EXERCISE
Update all of the rows below by changing every "power outlet" to "wall socket", and keep everything else the same. Leave the pictures out of your answer.

* BEGIN MATERIAL SHOWN *

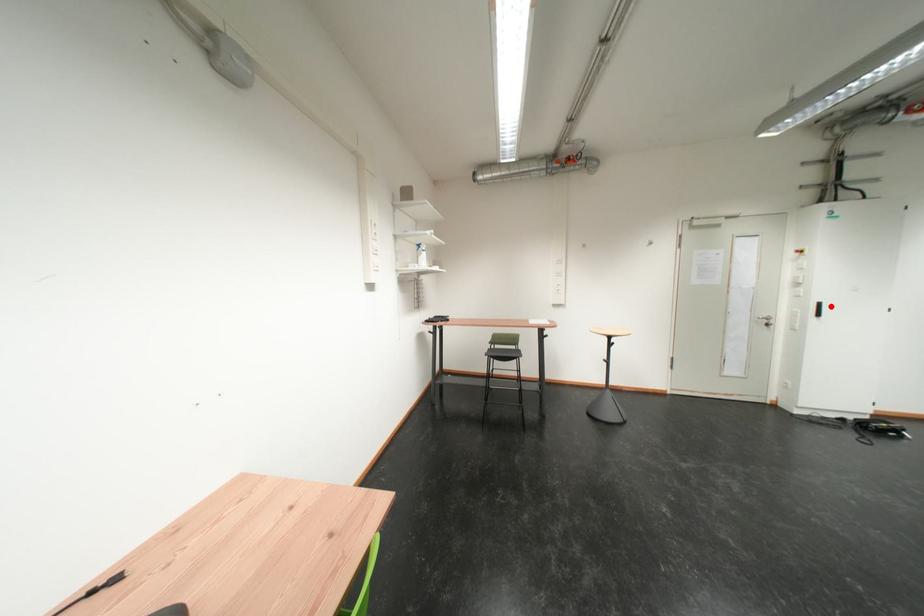
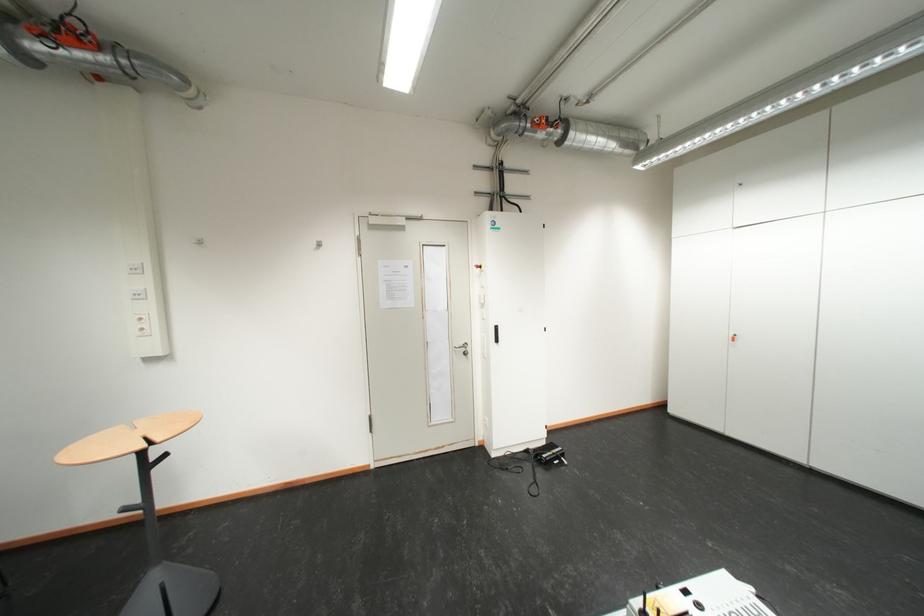
Where in the second image is the point corresponding to the highlighted location from the first image?

(507, 330)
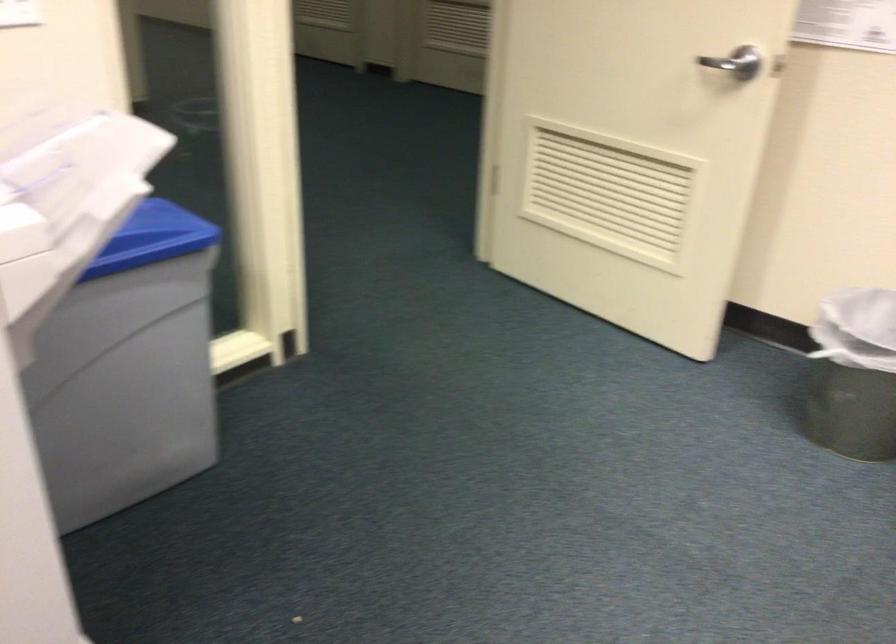
What are the coordinates of `blue bin lid` in the screenshot? It's located at (144, 227).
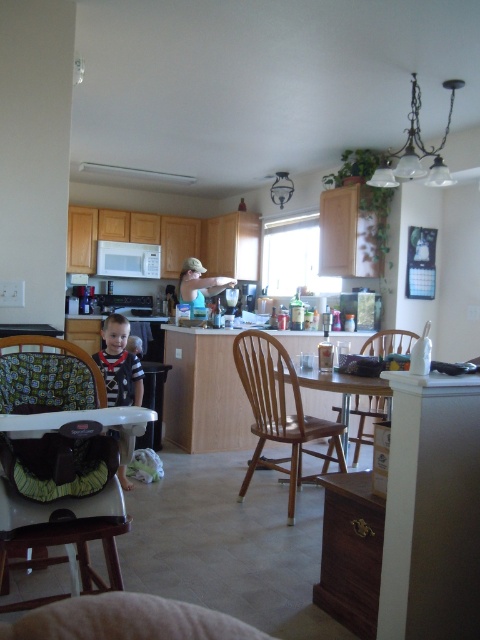
You are a parent trying to reach the wooden table at center from the green fabric highchair at lower left. Which direction should you move to get there?

The green fabric highchair at lower left is closer to the viewer than the wooden table at center, so you should move forward towards the wooden table at center to reach it.

You are a parent trying to rearrange the kitchen for a family gathering. You need to move the green fabric highchair at lower left and the wooden chair at center to the dining area. Which object will require more space when moving?

The wooden chair at center requires more space because the green fabric highchair at lower left occupies less space than the wooden chair at center.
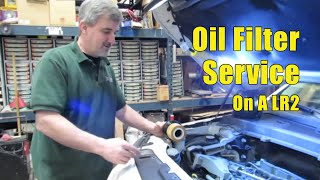
At what (x,y) coordinates should I click in order to perform the action: click on boxes. Please return your answer as a coordinate pair (x, y). This screenshot has width=320, height=180. Looking at the image, I should click on (61, 12), (34, 15).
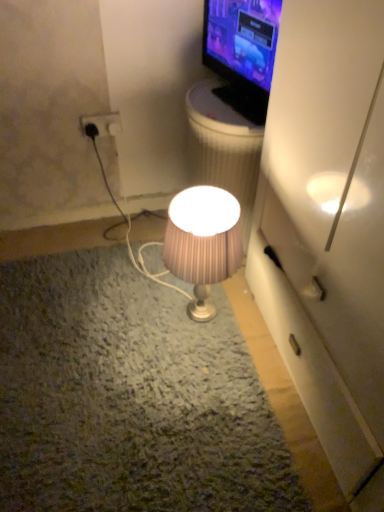
Question: Is there a large distance between white plastic trash bin/can at upper center and black plastic power outlet at upper left?

Choices:
 (A) yes
 (B) no

Answer: (B)

Question: Can black plastic power outlet at upper left be found inside white plastic trash bin/can at upper center?

Choices:
 (A) yes
 (B) no

Answer: (B)

Question: Is white plastic trash bin/can at upper center next to black plastic power outlet at upper left?

Choices:
 (A) no
 (B) yes

Answer: (A)

Question: Considering the relative sizes of white plastic trash bin/can at upper center and black plastic power outlet at upper left in the image provided, is white plastic trash bin/can at upper center thinner than black plastic power outlet at upper left?

Choices:
 (A) no
 (B) yes

Answer: (A)

Question: Is white plastic trash bin/can at upper center taller than black plastic power outlet at upper left?

Choices:
 (A) no
 (B) yes

Answer: (B)

Question: Is the depth of white plastic trash bin/can at upper center greater than that of black plastic power outlet at upper left?

Choices:
 (A) yes
 (B) no

Answer: (B)

Question: Does matte black tv at upper right have a lesser height compared to black plastic power outlet at upper left?

Choices:
 (A) yes
 (B) no

Answer: (B)

Question: Does matte black tv at upper right have a smaller size compared to black plastic power outlet at upper left?

Choices:
 (A) yes
 (B) no

Answer: (B)

Question: Can you confirm if matte black tv at upper right is positioned to the left of black plastic power outlet at upper left?

Choices:
 (A) yes
 (B) no

Answer: (B)

Question: Is matte black tv at upper right positioned in front of black plastic power outlet at upper left?

Choices:
 (A) yes
 (B) no

Answer: (A)

Question: Is matte black tv at upper right outside of black plastic power outlet at upper left?

Choices:
 (A) no
 (B) yes

Answer: (B)

Question: Is matte black tv at upper right facing towards black plastic power outlet at upper left?

Choices:
 (A) yes
 (B) no

Answer: (B)

Question: From a real-world perspective, is pink pleated fabric lampshade at center on black plastic power outlet at upper left?

Choices:
 (A) yes
 (B) no

Answer: (B)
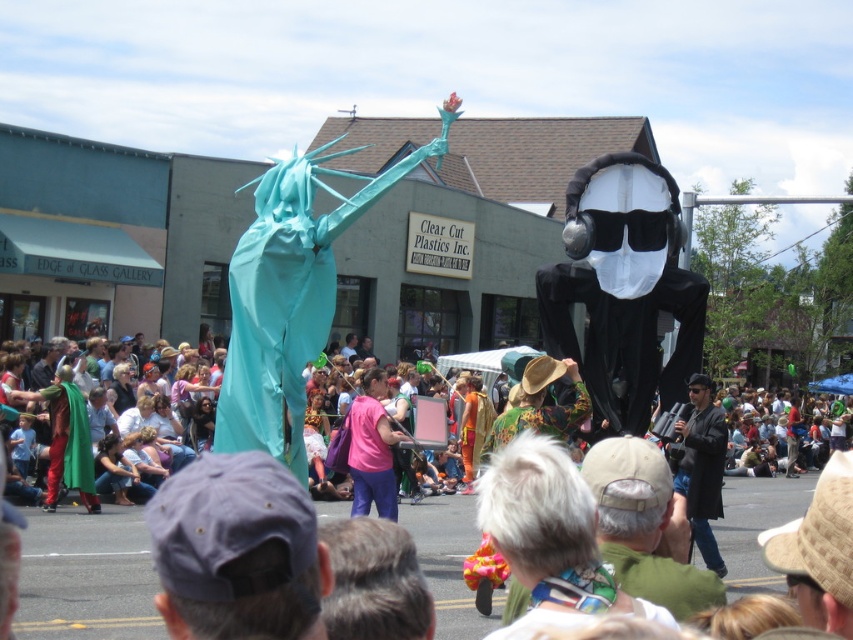
Who is taller, teal fabric statue at center or pink fabric shirt at center?

teal fabric statue at center

Describe the element at coordinates (289, 296) in the screenshot. I see `teal fabric statue at center` at that location.

The height and width of the screenshot is (640, 853). I want to click on teal fabric statue at center, so click(289, 296).

Consider the image. Is black matte ghost at center positioned before black leather jacket at center?

No, it is behind black leather jacket at center.

Is black matte ghost at center smaller than black leather jacket at center?

Incorrect, black matte ghost at center is not smaller in size than black leather jacket at center.

You are a GUI agent. You are given a task and a screenshot of the screen. Output one action in this format:
    pyautogui.click(x=<x>, y=<y>)
    Task: Click on the black matte ghost at center
    
    Given the screenshot: What is the action you would take?
    pyautogui.click(x=624, y=289)

Image resolution: width=853 pixels, height=640 pixels. I want to click on black matte ghost at center, so click(624, 289).

Who is more forward, (228, 264) or (221, 547)?

Answer: Point (221, 547)

From the picture: Can you confirm if teal fabric statue at center is thinner than dark blue fabric cap at center?

In fact, teal fabric statue at center might be wider than dark blue fabric cap at center.

Where is `teal fabric statue at center`? teal fabric statue at center is located at coordinates (289, 296).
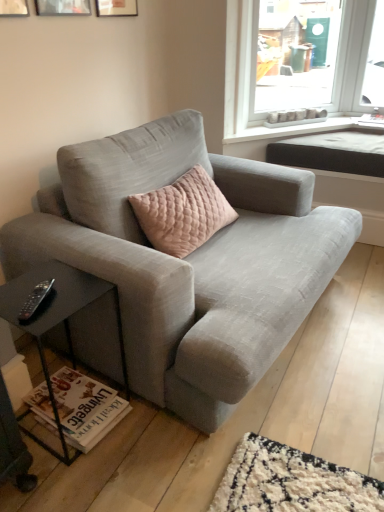
Question: Is textured gray couch at center facing away from black plastic remote at lower left?

Choices:
 (A) yes
 (B) no

Answer: (B)

Question: Is textured gray couch at center not close to black plastic remote at lower left?

Choices:
 (A) yes
 (B) no

Answer: (B)

Question: Are textured gray couch at center and black plastic remote at lower left beside each other?

Choices:
 (A) yes
 (B) no

Answer: (B)

Question: Does textured gray couch at center appear on the right side of black plastic remote at lower left?

Choices:
 (A) yes
 (B) no

Answer: (A)

Question: From the image's perspective, is textured gray couch at center located above black plastic remote at lower left?

Choices:
 (A) no
 (B) yes

Answer: (B)

Question: Is matte wooden picture frame at upper center, the 3th picture frame positioned from the left, inside the boundaries of black matte side table at lower left, or outside?

Choices:
 (A) inside
 (B) outside

Answer: (B)

Question: In the image, is matte wooden picture frame at upper center, the 3th picture frame positioned from the left, positioned in front of or behind black matte side table at lower left?

Choices:
 (A) behind
 (B) front

Answer: (A)

Question: From a real-world perspective, is matte wooden picture frame at upper center, the 3th picture frame positioned from the left, physically located above or below black matte side table at lower left?

Choices:
 (A) above
 (B) below

Answer: (A)

Question: Is matte wooden picture frame at upper center, the first picture frame viewed from the right, taller or shorter than black matte side table at lower left?

Choices:
 (A) tall
 (B) short

Answer: (B)

Question: Visually, is black matte side table at lower left positioned to the left or to the right of textured gray couch at center?

Choices:
 (A) right
 (B) left

Answer: (B)

Question: Is black matte side table at lower left wider or thinner than textured gray couch at center?

Choices:
 (A) thin
 (B) wide

Answer: (A)

Question: From the image's perspective, is black matte side table at lower left positioned above or below textured gray couch at center?

Choices:
 (A) above
 (B) below

Answer: (B)

Question: In terms of height, does black matte side table at lower left look taller or shorter compared to textured gray couch at center?

Choices:
 (A) short
 (B) tall

Answer: (A)

Question: Is black plastic remote at lower left taller or shorter than textured gray couch at center?

Choices:
 (A) tall
 (B) short

Answer: (B)

Question: Relative to textured gray couch at center, is black plastic remote at lower left in front or behind?

Choices:
 (A) behind
 (B) front

Answer: (A)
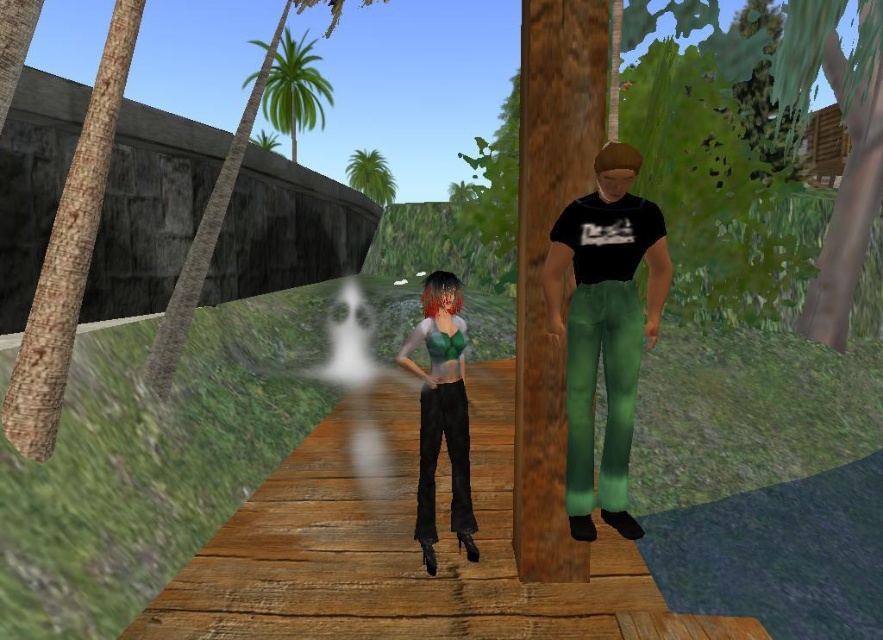
Question: Which of the following is the farthest from the observer?

Choices:
 (A) green leafy palm tree at upper left
 (B) green leafy palm tree at upper center
 (C) green matte top at center
 (D) wooden plank at center

Answer: (B)

Question: Based on their relative distances, which object is nearer to the green leafy palm tree at upper left?

Choices:
 (A) green matte top at center
 (B) black matte shirt at center

Answer: (B)

Question: Can you confirm if black matte shirt at center is positioned to the left of green matte top at center?

Choices:
 (A) no
 (B) yes

Answer: (A)

Question: Does wooden plank at center appear over green matte top at center?

Choices:
 (A) yes
 (B) no

Answer: (B)

Question: Does wooden plank at center have a lesser width compared to black matte shirt at center?

Choices:
 (A) yes
 (B) no

Answer: (B)

Question: Which object is closer to the camera taking this photo?

Choices:
 (A) green leafy palm tree at upper center
 (B) wooden plank at center
 (C) green matte top at center
 (D) black matte shirt at center

Answer: (D)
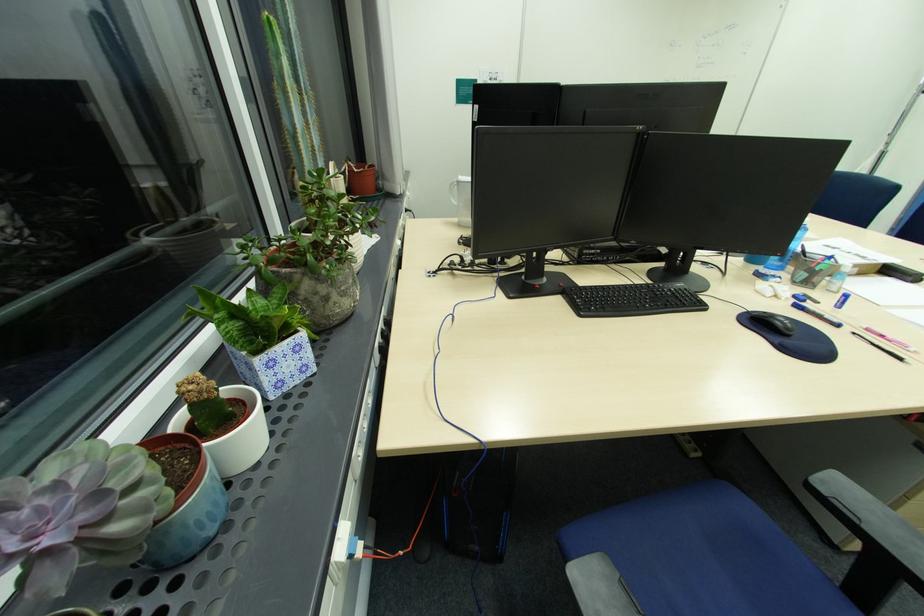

* END MATERIAL SHOWN *

COMPLETED EXERCISE
Where in the second image is the point corresponding to the highlighted location from the first image?

(507, 330)
What are the coordinates of `blue bin lid` in the screenshot? It's located at (144, 227).
You are a parent trying to reach the wooden table at center from the green fabric highchair at lower left. Which direction should you move to get there?

The green fabric highchair at lower left is closer to the viewer than the wooden table at center, so you should move forward towards the wooden table at center to reach it.

You are a parent trying to rearrange the kitchen for a family gathering. You need to move the green fabric highchair at lower left and the wooden chair at center to the dining area. Which object will require more space when moving?

The wooden chair at center requires more space because the green fabric highchair at lower left occupies less space than the wooden chair at center.
At what (x,y) coordinates should I click in order to perform the action: click on boxes. Please return your answer as a coordinate pair (x, y). This screenshot has width=320, height=180. Looking at the image, I should click on (61, 12), (34, 15).
Question: Is there a large distance between white plastic trash bin/can at upper center and black plastic wall socket at upper left?

Choices:
 (A) yes
 (B) no

Answer: (B)

Question: Can black plastic wall socket at upper left be found inside white plastic trash bin/can at upper center?

Choices:
 (A) yes
 (B) no

Answer: (B)

Question: Is white plastic trash bin/can at upper center next to black plastic wall socket at upper left?

Choices:
 (A) no
 (B) yes

Answer: (A)

Question: Considering the relative sizes of white plastic trash bin/can at upper center and black plastic wall socket at upper left in the image provided, is white plastic trash bin/can at upper center thinner than black plastic wall socket at upper left?

Choices:
 (A) no
 (B) yes

Answer: (A)

Question: Is white plastic trash bin/can at upper center taller than black plastic wall socket at upper left?

Choices:
 (A) no
 (B) yes

Answer: (B)

Question: Is the depth of white plastic trash bin/can at upper center greater than that of black plastic wall socket at upper left?

Choices:
 (A) yes
 (B) no

Answer: (B)

Question: Does matte black tv at upper right have a lesser height compared to black plastic wall socket at upper left?

Choices:
 (A) yes
 (B) no

Answer: (B)

Question: Does matte black tv at upper right have a smaller size compared to black plastic wall socket at upper left?

Choices:
 (A) yes
 (B) no

Answer: (B)

Question: Can you confirm if matte black tv at upper right is positioned to the left of black plastic wall socket at upper left?

Choices:
 (A) yes
 (B) no

Answer: (B)

Question: Is matte black tv at upper right positioned in front of black plastic wall socket at upper left?

Choices:
 (A) yes
 (B) no

Answer: (A)

Question: Is matte black tv at upper right outside of black plastic wall socket at upper left?

Choices:
 (A) no
 (B) yes

Answer: (B)

Question: Is matte black tv at upper right facing towards black plastic wall socket at upper left?

Choices:
 (A) yes
 (B) no

Answer: (B)

Question: From a real-world perspective, is pink pleated fabric lampshade at center on black plastic wall socket at upper left?

Choices:
 (A) yes
 (B) no

Answer: (B)
Who is taller, teal fabric statue at center or pink fabric shirt at center?

teal fabric statue at center

Describe the element at coordinates (289, 296) in the screenshot. I see `teal fabric statue at center` at that location.

The height and width of the screenshot is (640, 853). I want to click on teal fabric statue at center, so click(289, 296).

Consider the image. Is black matte ghost at center positioned before black leather jacket at center?

No, it is behind black leather jacket at center.

Is black matte ghost at center smaller than black leather jacket at center?

Incorrect, black matte ghost at center is not smaller in size than black leather jacket at center.

You are a GUI agent. You are given a task and a screenshot of the screen. Output one action in this format:
    pyautogui.click(x=<x>, y=<y>)
    Task: Click on the black matte ghost at center
    
    Given the screenshot: What is the action you would take?
    pyautogui.click(x=624, y=289)

Image resolution: width=853 pixels, height=640 pixels. I want to click on black matte ghost at center, so click(624, 289).

Who is more forward, (228, 264) or (221, 547)?

Answer: Point (221, 547)

From the picture: Can you confirm if teal fabric statue at center is thinner than dark blue fabric cap at center?

In fact, teal fabric statue at center might be wider than dark blue fabric cap at center.

Where is `teal fabric statue at center`? teal fabric statue at center is located at coordinates (289, 296).
Question: Is textured gray couch at center facing away from black plastic remote at lower left?

Choices:
 (A) yes
 (B) no

Answer: (B)

Question: Is textured gray couch at center not close to black plastic remote at lower left?

Choices:
 (A) yes
 (B) no

Answer: (B)

Question: Are textured gray couch at center and black plastic remote at lower left beside each other?

Choices:
 (A) yes
 (B) no

Answer: (B)

Question: Does textured gray couch at center appear on the right side of black plastic remote at lower left?

Choices:
 (A) yes
 (B) no

Answer: (A)

Question: From the image's perspective, is textured gray couch at center located above black plastic remote at lower left?

Choices:
 (A) no
 (B) yes

Answer: (B)

Question: Is matte wooden picture frame at upper center, the 3th picture frame positioned from the left, inside the boundaries of black matte side table at lower left, or outside?

Choices:
 (A) inside
 (B) outside

Answer: (B)

Question: In the image, is matte wooden picture frame at upper center, the 3th picture frame positioned from the left, positioned in front of or behind black matte side table at lower left?

Choices:
 (A) behind
 (B) front

Answer: (A)

Question: From a real-world perspective, is matte wooden picture frame at upper center, the 3th picture frame positioned from the left, physically located above or below black matte side table at lower left?

Choices:
 (A) above
 (B) below

Answer: (A)

Question: Is matte wooden picture frame at upper center, the first picture frame viewed from the right, taller or shorter than black matte side table at lower left?

Choices:
 (A) tall
 (B) short

Answer: (B)

Question: Visually, is black matte side table at lower left positioned to the left or to the right of textured gray couch at center?

Choices:
 (A) right
 (B) left

Answer: (B)

Question: Is black matte side table at lower left wider or thinner than textured gray couch at center?

Choices:
 (A) thin
 (B) wide

Answer: (A)

Question: From the image's perspective, is black matte side table at lower left positioned above or below textured gray couch at center?

Choices:
 (A) above
 (B) below

Answer: (B)

Question: In terms of height, does black matte side table at lower left look taller or shorter compared to textured gray couch at center?

Choices:
 (A) short
 (B) tall

Answer: (A)

Question: Is black plastic remote at lower left taller or shorter than textured gray couch at center?

Choices:
 (A) tall
 (B) short

Answer: (B)

Question: Relative to textured gray couch at center, is black plastic remote at lower left in front or behind?

Choices:
 (A) behind
 (B) front

Answer: (A)
Question: Which of the following is the farthest from the observer?

Choices:
 (A) green leafy palm tree at upper left
 (B) green leafy palm tree at upper center
 (C) green matte top at center
 (D) wooden plank at center

Answer: (B)

Question: Based on their relative distances, which object is nearer to the green leafy palm tree at upper left?

Choices:
 (A) green matte top at center
 (B) black matte shirt at center

Answer: (B)

Question: Can you confirm if black matte shirt at center is positioned to the left of green matte top at center?

Choices:
 (A) no
 (B) yes

Answer: (A)

Question: Does wooden plank at center appear over green matte top at center?

Choices:
 (A) yes
 (B) no

Answer: (B)

Question: Does wooden plank at center have a lesser width compared to black matte shirt at center?

Choices:
 (A) yes
 (B) no

Answer: (B)

Question: Which object is closer to the camera taking this photo?

Choices:
 (A) green leafy palm tree at upper center
 (B) wooden plank at center
 (C) green matte top at center
 (D) black matte shirt at center

Answer: (D)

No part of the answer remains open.